*** INFORMATION GIVEN
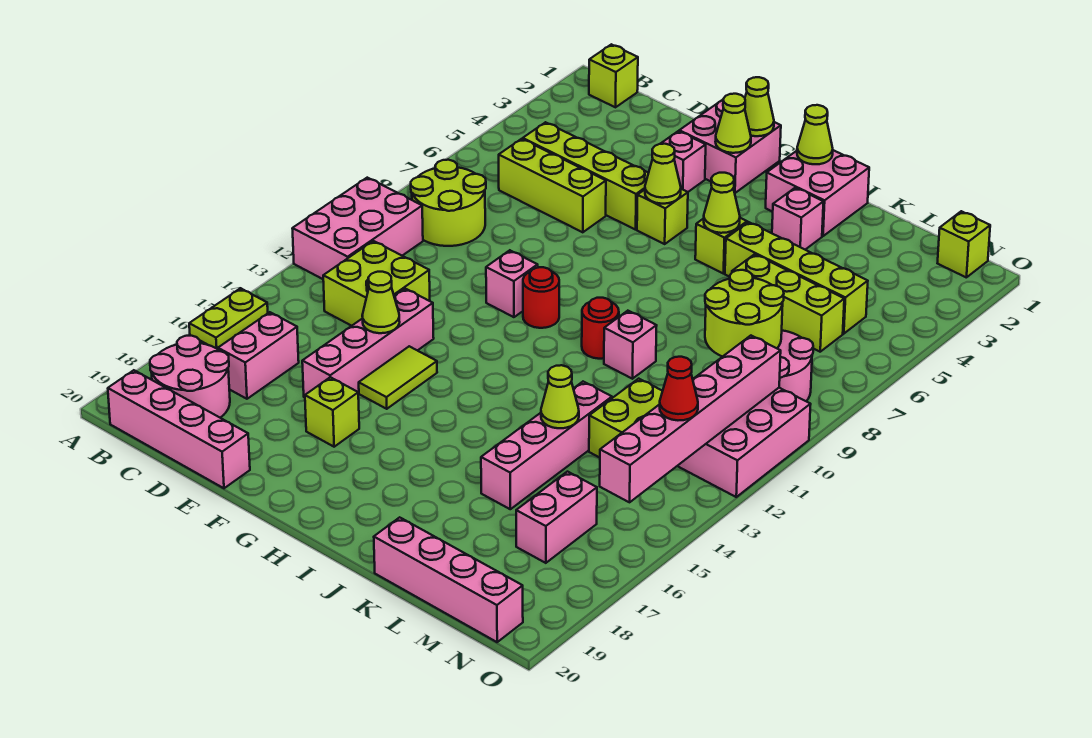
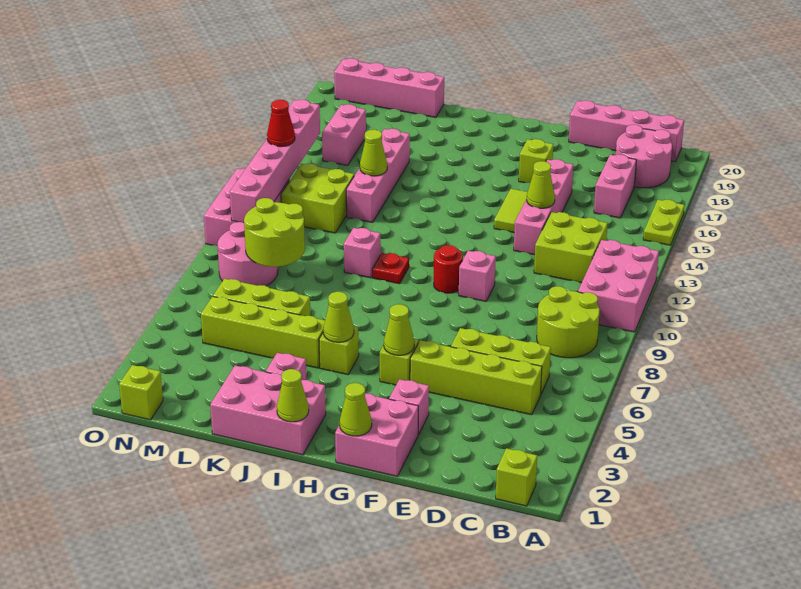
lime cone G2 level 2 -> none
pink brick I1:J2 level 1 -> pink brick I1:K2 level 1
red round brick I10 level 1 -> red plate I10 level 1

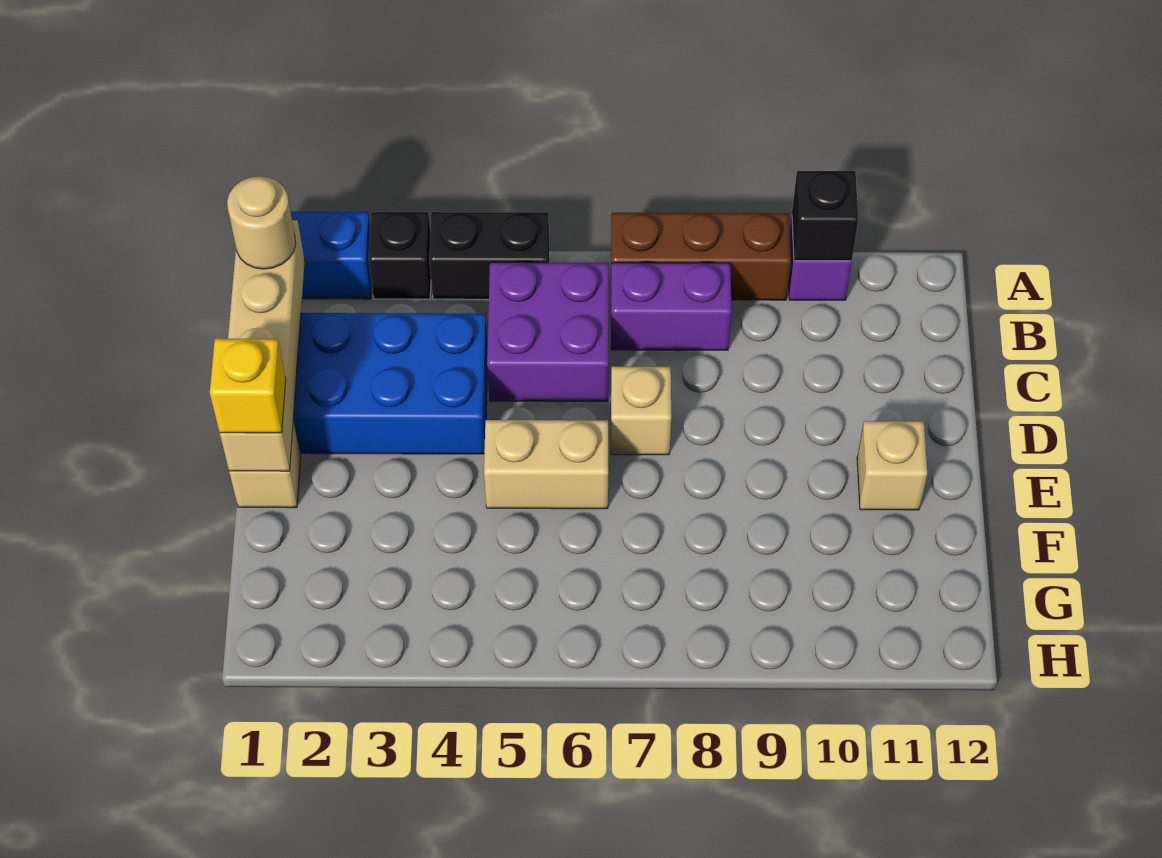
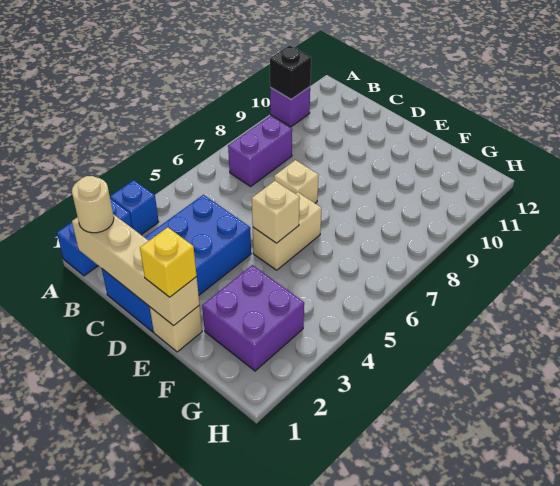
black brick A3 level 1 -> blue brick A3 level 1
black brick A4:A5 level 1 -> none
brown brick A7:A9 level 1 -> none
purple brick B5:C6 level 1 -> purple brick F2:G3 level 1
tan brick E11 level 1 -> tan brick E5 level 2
******
*** INFORMATION GIVEN
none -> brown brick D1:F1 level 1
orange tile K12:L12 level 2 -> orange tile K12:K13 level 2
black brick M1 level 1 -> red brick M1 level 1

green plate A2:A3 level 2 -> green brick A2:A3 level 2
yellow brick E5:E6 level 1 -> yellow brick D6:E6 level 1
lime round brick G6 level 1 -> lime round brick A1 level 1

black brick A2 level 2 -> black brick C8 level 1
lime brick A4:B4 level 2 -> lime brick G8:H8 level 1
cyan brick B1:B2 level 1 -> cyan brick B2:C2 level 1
******
* [TO DO]:
An exact copy of the lines above, from the one containing "green plate A2:A3" through the one containing "lime brick A4:B4", is the whole of the answer.

* [RESULT FOR THIS EXERCISE]:
green plate A2:A3 level 2 -> green brick A2:A3 level 2
yellow brick E5:E6 level 1 -> yellow brick D6:E6 level 1
lime round brick G6 level 1 -> lime round brick A1 level 1

black brick A2 level 2 -> black brick C8 level 1
lime brick A4:B4 level 2 -> lime brick G8:H8 level 1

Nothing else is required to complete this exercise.